◆ To do
Please reproduce all the records exactly while leaving out their pictures.

Before-and-after change records:
=== Begin Enclosure ===

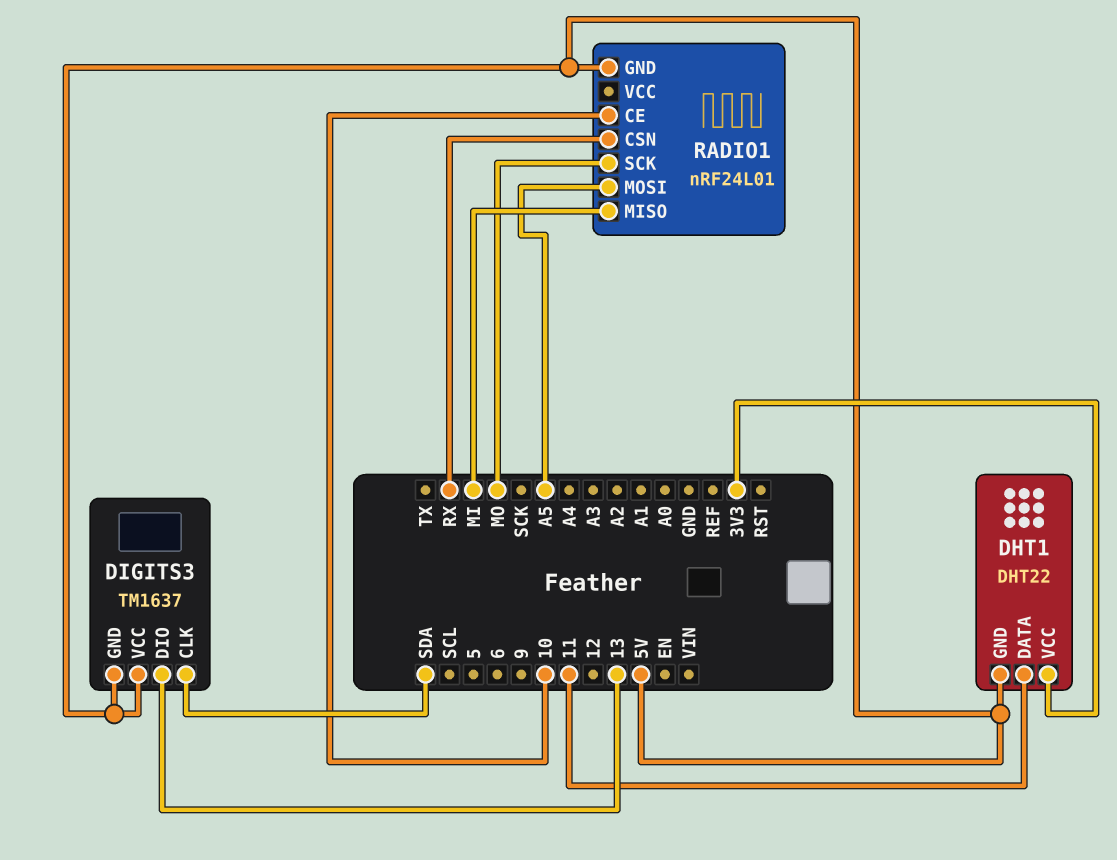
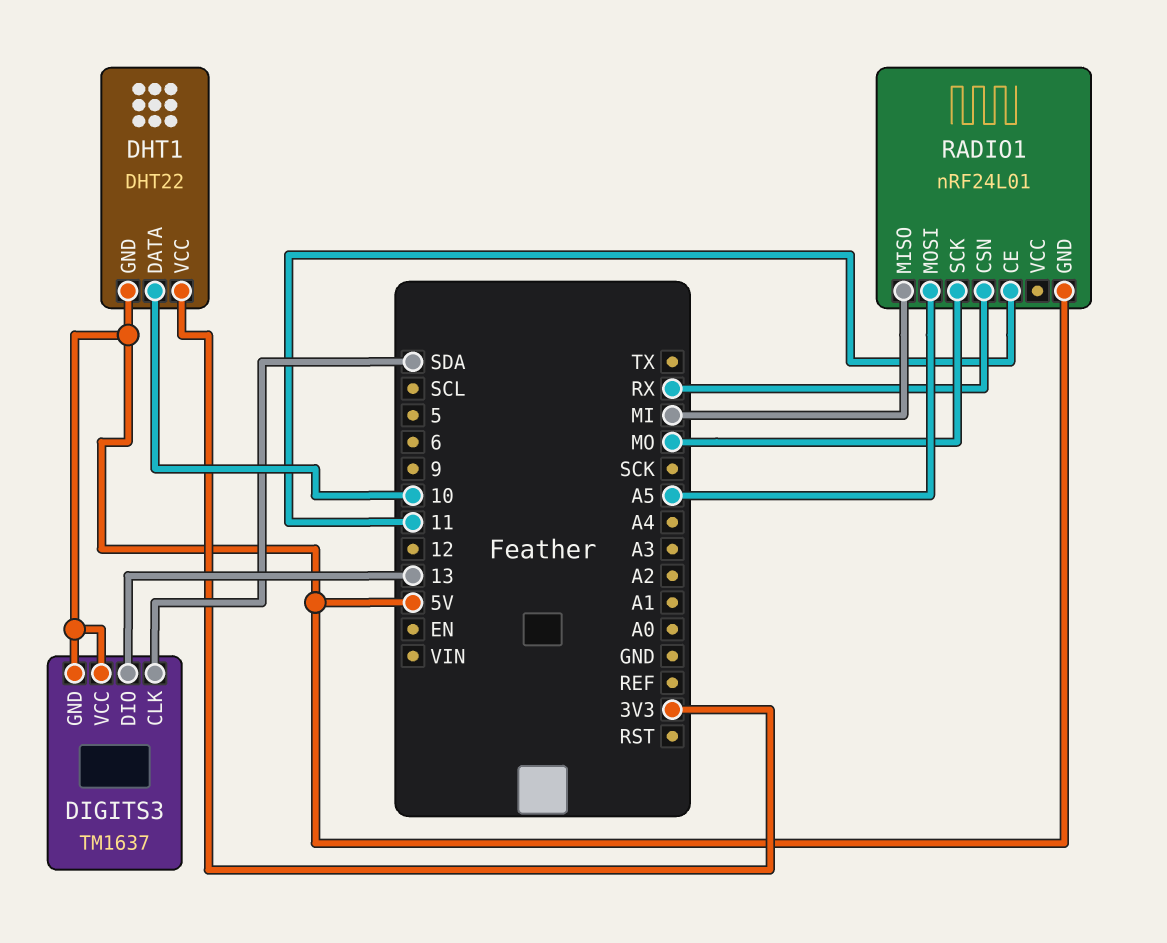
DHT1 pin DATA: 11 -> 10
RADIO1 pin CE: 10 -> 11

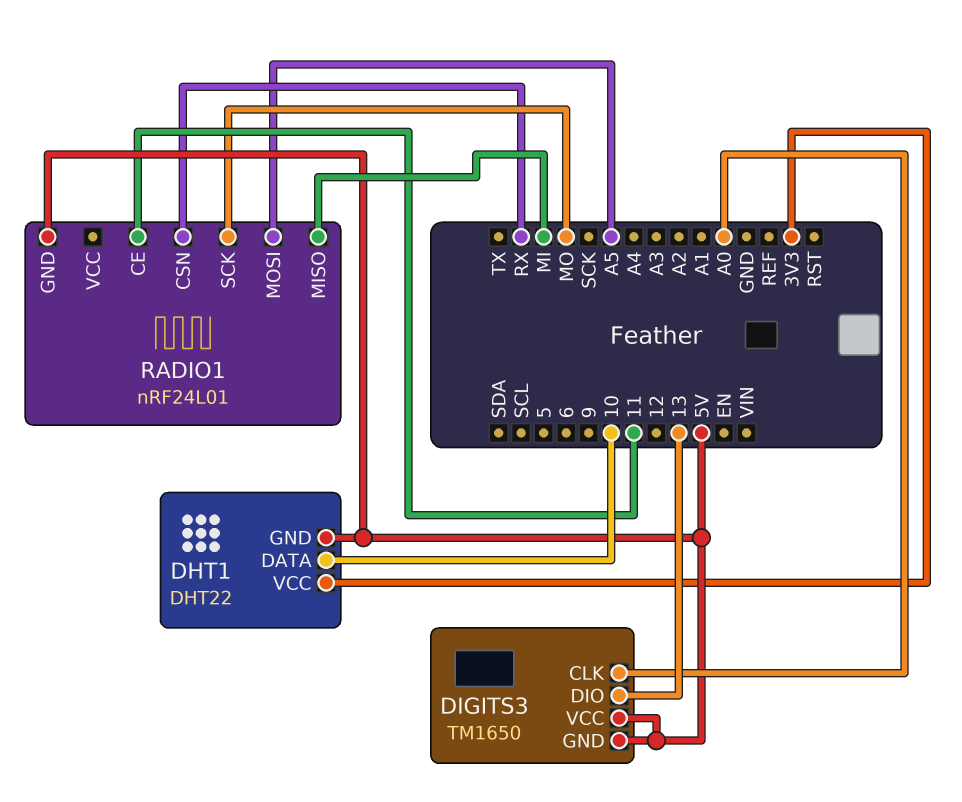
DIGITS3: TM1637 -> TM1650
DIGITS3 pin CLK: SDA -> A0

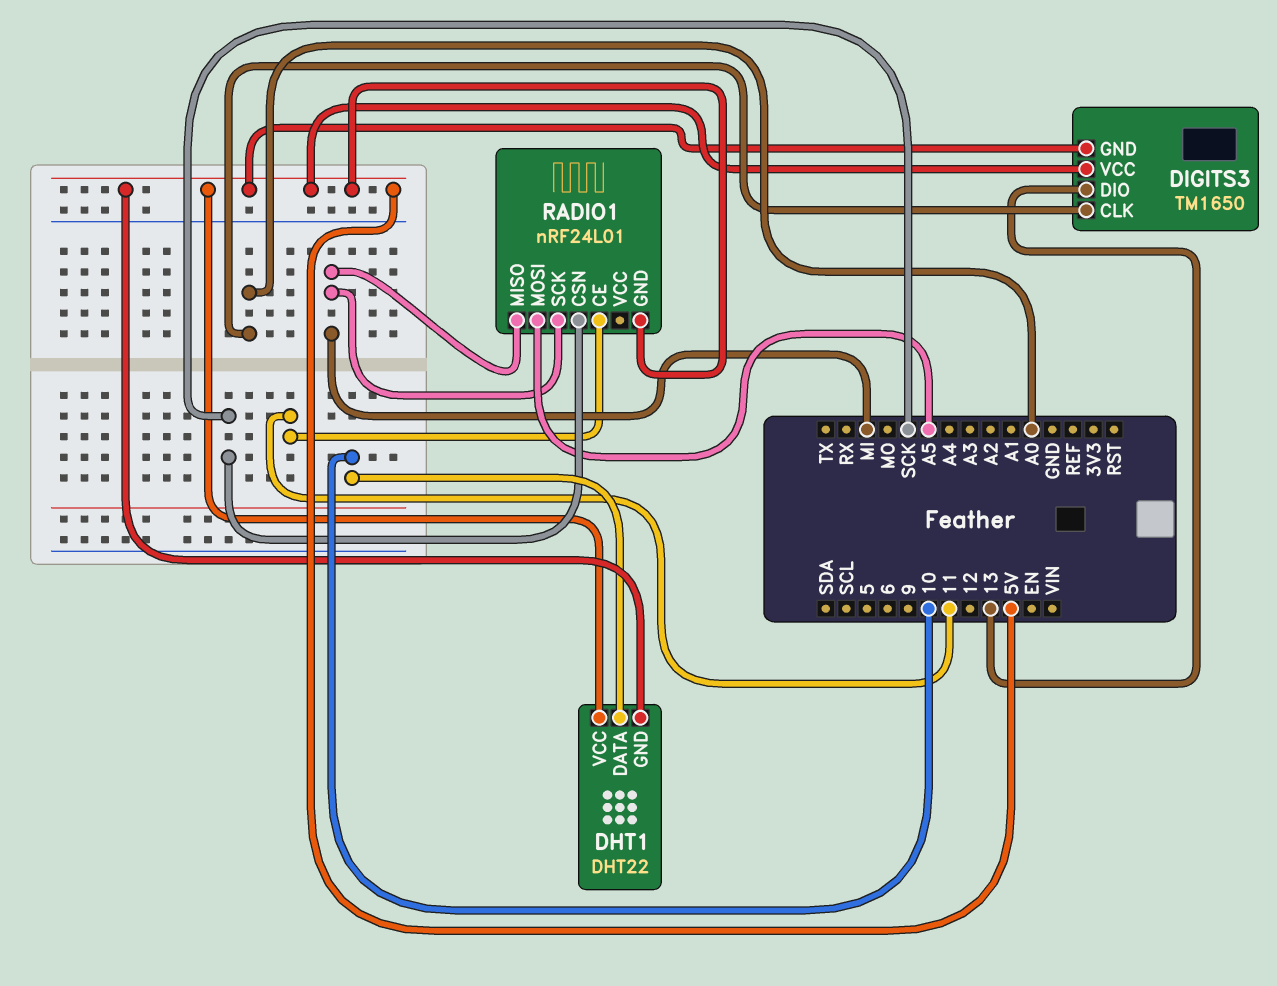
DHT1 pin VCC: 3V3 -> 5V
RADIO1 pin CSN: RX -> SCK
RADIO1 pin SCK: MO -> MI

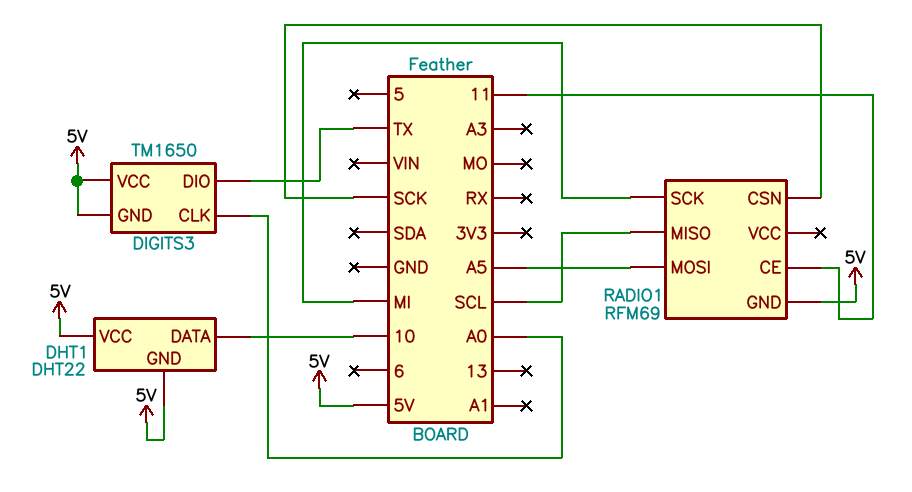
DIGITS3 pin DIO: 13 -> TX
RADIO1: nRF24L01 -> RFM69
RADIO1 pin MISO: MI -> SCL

=== End Enclosure ===

◆ Reply
DHT1 pin DATA: 11 -> 10
RADIO1 pin CE: 10 -> 11

DIGITS3: TM1637 -> TM1650
DIGITS3 pin CLK: SDA -> A0

DHT1 pin VCC: 3V3 -> 5V
RADIO1 pin CSN: RX -> SCK
RADIO1 pin SCK: MO -> MI

DIGITS3 pin DIO: 13 -> TX
RADIO1: nRF24L01 -> RFM69
RADIO1 pin MISO: MI -> SCL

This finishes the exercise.